Data extracted from a collection
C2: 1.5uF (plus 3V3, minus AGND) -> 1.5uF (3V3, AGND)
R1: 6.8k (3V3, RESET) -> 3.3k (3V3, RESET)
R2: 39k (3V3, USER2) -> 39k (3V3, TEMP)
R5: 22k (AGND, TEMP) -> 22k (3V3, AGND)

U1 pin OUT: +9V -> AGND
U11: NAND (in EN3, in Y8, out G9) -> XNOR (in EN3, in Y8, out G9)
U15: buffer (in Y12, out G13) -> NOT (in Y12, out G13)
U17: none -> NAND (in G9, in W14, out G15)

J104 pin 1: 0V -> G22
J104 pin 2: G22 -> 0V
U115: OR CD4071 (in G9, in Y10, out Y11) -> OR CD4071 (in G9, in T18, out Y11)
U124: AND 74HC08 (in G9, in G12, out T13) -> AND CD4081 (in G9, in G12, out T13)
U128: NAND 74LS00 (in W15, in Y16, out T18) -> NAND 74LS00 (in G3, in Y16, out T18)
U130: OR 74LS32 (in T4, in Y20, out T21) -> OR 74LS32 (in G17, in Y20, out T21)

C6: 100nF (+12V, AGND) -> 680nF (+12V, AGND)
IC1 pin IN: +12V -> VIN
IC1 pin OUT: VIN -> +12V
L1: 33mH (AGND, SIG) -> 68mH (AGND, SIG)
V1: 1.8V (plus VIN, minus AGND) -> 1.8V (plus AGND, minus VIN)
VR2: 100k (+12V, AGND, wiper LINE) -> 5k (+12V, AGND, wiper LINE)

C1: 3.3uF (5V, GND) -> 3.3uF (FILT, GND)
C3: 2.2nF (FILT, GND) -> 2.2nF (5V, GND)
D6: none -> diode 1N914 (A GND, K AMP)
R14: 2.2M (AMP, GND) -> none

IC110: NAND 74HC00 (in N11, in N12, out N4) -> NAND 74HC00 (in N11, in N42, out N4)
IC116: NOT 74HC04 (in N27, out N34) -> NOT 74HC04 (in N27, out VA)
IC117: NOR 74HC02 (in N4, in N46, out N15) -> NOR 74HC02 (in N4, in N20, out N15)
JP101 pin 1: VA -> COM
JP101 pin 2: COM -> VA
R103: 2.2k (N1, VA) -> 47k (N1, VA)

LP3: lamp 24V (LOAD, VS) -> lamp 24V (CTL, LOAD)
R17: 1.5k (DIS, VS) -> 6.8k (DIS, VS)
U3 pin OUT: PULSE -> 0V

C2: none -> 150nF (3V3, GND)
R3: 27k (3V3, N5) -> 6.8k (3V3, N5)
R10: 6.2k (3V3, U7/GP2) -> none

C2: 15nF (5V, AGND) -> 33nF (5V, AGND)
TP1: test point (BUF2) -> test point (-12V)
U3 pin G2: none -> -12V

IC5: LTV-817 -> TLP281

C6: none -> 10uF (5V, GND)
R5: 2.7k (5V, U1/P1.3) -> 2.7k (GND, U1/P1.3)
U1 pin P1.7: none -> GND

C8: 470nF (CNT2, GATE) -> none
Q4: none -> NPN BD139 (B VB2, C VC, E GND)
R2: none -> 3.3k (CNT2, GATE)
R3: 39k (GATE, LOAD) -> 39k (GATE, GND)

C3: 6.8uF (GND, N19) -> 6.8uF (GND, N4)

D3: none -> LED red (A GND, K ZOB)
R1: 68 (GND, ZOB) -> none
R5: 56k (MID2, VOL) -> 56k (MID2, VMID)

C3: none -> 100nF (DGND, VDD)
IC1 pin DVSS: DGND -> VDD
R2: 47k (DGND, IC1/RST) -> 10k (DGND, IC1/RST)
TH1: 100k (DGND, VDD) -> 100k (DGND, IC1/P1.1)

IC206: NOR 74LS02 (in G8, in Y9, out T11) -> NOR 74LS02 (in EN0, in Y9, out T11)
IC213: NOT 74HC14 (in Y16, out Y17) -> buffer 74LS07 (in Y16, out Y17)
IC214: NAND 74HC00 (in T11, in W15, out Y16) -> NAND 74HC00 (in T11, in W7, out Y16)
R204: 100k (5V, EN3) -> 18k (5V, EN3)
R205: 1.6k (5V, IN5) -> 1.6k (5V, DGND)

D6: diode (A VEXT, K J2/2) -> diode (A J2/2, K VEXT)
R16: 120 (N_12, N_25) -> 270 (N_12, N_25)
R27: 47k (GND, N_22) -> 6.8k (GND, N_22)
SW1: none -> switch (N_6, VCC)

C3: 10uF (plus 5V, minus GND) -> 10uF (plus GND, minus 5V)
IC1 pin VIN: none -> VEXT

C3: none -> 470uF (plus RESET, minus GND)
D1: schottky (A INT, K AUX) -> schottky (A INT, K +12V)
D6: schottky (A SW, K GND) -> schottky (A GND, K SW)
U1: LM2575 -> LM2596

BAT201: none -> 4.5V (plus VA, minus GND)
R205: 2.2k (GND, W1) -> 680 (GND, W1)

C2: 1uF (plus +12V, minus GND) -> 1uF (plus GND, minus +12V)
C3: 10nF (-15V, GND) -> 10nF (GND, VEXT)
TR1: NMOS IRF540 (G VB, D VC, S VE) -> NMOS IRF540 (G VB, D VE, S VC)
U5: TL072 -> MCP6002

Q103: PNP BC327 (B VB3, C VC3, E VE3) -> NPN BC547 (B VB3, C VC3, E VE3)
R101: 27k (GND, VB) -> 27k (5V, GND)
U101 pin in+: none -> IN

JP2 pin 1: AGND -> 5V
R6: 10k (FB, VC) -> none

Task: Output every line of the data again, exactly.

Answer for this exercise:
C2: 1.5uF (plus 3V3, minus AGND) -> 1.5uF (3V3, AGND)
R1: 6.8k (3V3, RESET) -> 3.3k (3V3, RESET)
R2: 39k (3V3, USER2) -> 39k (3V3, TEMP)
R5: 22k (AGND, TEMP) -> 22k (3V3, AGND)

U1 pin OUT: +9V -> AGND
U11: NAND (in EN3, in Y8, out G9) -> XNOR (in EN3, in Y8, out G9)
U15: buffer (in Y12, out G13) -> NOT (in Y12, out G13)
U17: none -> NAND (in G9, in W14, out G15)

J104 pin 1: 0V -> G22
J104 pin 2: G22 -> 0V
U115: OR CD4071 (in G9, in Y10, out Y11) -> OR CD4071 (in G9, in T18, out Y11)
U124: AND 74HC08 (in G9, in G12, out T13) -> AND CD4081 (in G9, in G12, out T13)
U128: NAND 74LS00 (in W15, in Y16, out T18) -> NAND 74LS00 (in G3, in Y16, out T18)
U130: OR 74LS32 (in T4, in Y20, out T21) -> OR 74LS32 (in G17, in Y20, out T21)

C6: 100nF (+12V, AGND) -> 680nF (+12V, AGND)
IC1 pin IN: +12V -> VIN
IC1 pin OUT: VIN -> +12V
L1: 33mH (AGND, SIG) -> 68mH (AGND, SIG)
V1: 1.8V (plus VIN, minus AGND) -> 1.8V (plus AGND, minus VIN)
VR2: 100k (+12V, AGND, wiper LINE) -> 5k (+12V, AGND, wiper LINE)

C1: 3.3uF (5V, GND) -> 3.3uF (FILT, GND)
C3: 2.2nF (FILT, GND) -> 2.2nF (5V, GND)
D6: none -> diode 1N914 (A GND, K AMP)
R14: 2.2M (AMP, GND) -> none

IC110: NAND 74HC00 (in N11, in N12, out N4) -> NAND 74HC00 (in N11, in N42, out N4)
IC116: NOT 74HC04 (in N27, out N34) -> NOT 74HC04 (in N27, out VA)
IC117: NOR 74HC02 (in N4, in N46, out N15) -> NOR 74HC02 (in N4, in N20, out N15)
JP101 pin 1: VA -> COM
JP101 pin 2: COM -> VA
R103: 2.2k (N1, VA) -> 47k (N1, VA)

LP3: lamp 24V (LOAD, VS) -> lamp 24V (CTL, LOAD)
R17: 1.5k (DIS, VS) -> 6.8k (DIS, VS)
U3 pin OUT: PULSE -> 0V

C2: none -> 150nF (3V3, GND)
R3: 27k (3V3, N5) -> 6.8k (3V3, N5)
R10: 6.2k (3V3, U7/GP2) -> none

C2: 15nF (5V, AGND) -> 33nF (5V, AGND)
TP1: test point (BUF2) -> test point (-12V)
U3 pin G2: none -> -12V

IC5: LTV-817 -> TLP281

C6: none -> 10uF (5V, GND)
R5: 2.7k (5V, U1/P1.3) -> 2.7k (GND, U1/P1.3)
U1 pin P1.7: none -> GND

C8: 470nF (CNT2, GATE) -> none
Q4: none -> NPN BD139 (B VB2, C VC, E GND)
R2: none -> 3.3k (CNT2, GATE)
R3: 39k (GATE, LOAD) -> 39k (GATE, GND)

C3: 6.8uF (GND, N19) -> 6.8uF (GND, N4)

D3: none -> LED red (A GND, K ZOB)
R1: 68 (GND, ZOB) -> none
R5: 56k (MID2, VOL) -> 56k (MID2, VMID)

C3: none -> 100nF (DGND, VDD)
IC1 pin DVSS: DGND -> VDD
R2: 47k (DGND, IC1/RST) -> 10k (DGND, IC1/RST)
TH1: 100k (DGND, VDD) -> 100k (DGND, IC1/P1.1)

IC206: NOR 74LS02 (in G8, in Y9, out T11) -> NOR 74LS02 (in EN0, in Y9, out T11)
IC213: NOT 74HC14 (in Y16, out Y17) -> buffer 74LS07 (in Y16, out Y17)
IC214: NAND 74HC00 (in T11, in W15, out Y16) -> NAND 74HC00 (in T11, in W7, out Y16)
R204: 100k (5V, EN3) -> 18k (5V, EN3)
R205: 1.6k (5V, IN5) -> 1.6k (5V, DGND)

D6: diode (A VEXT, K J2/2) -> diode (A J2/2, K VEXT)
R16: 120 (N_12, N_25) -> 270 (N_12, N_25)
R27: 47k (GND, N_22) -> 6.8k (GND, N_22)
SW1: none -> switch (N_6, VCC)

C3: 10uF (plus 5V, minus GND) -> 10uF (plus GND, minus 5V)
IC1 pin VIN: none -> VEXT

C3: none -> 470uF (plus RESET, minus GND)
D1: schottky (A INT, K AUX) -> schottky (A INT, K +12V)
D6: schottky (A SW, K GND) -> schottky (A GND, K SW)
U1: LM2575 -> LM2596

BAT201: none -> 4.5V (plus VA, minus GND)
R205: 2.2k (GND, W1) -> 680 (GND, W1)

C2: 1uF (plus +12V, minus GND) -> 1uF (plus GND, minus +12V)
C3: 10nF (-15V, GND) -> 10nF (GND, VEXT)
TR1: NMOS IRF540 (G VB, D VC, S VE) -> NMOS IRF540 (G VB, D VE, S VC)
U5: TL072 -> MCP6002

Q103: PNP BC327 (B VB3, C VC3, E VE3) -> NPN BC547 (B VB3, C VC3, E VE3)
R101: 27k (GND, VB) -> 27k (5V, GND)
U101 pin in+: none -> IN

JP2 pin 1: AGND -> 5V
R6: 10k (FB, VC) -> none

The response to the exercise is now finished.